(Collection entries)
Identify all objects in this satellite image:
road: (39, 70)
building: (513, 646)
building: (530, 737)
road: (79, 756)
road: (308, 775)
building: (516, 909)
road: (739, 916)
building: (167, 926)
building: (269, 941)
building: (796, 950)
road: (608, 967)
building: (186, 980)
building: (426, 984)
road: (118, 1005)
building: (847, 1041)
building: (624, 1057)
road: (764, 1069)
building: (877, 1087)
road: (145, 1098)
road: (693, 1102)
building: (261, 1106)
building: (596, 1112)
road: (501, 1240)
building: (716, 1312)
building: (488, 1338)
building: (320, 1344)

## Work task
Could you write out all the entries exactly as given?

## Solution to this exercise
Identify all objects in this satellite image:
road: (39, 70)
building: (513, 646)
building: (530, 737)
road: (79, 756)
road: (308, 775)
building: (516, 909)
road: (739, 916)
building: (167, 926)
building: (269, 941)
building: (796, 950)
road: (608, 967)
building: (186, 980)
building: (426, 984)
road: (118, 1005)
building: (847, 1041)
building: (624, 1057)
road: (764, 1069)
building: (877, 1087)
road: (145, 1098)
road: (693, 1102)
building: (261, 1106)
building: (596, 1112)
road: (501, 1240)
building: (716, 1312)
building: (488, 1338)
building: (320, 1344)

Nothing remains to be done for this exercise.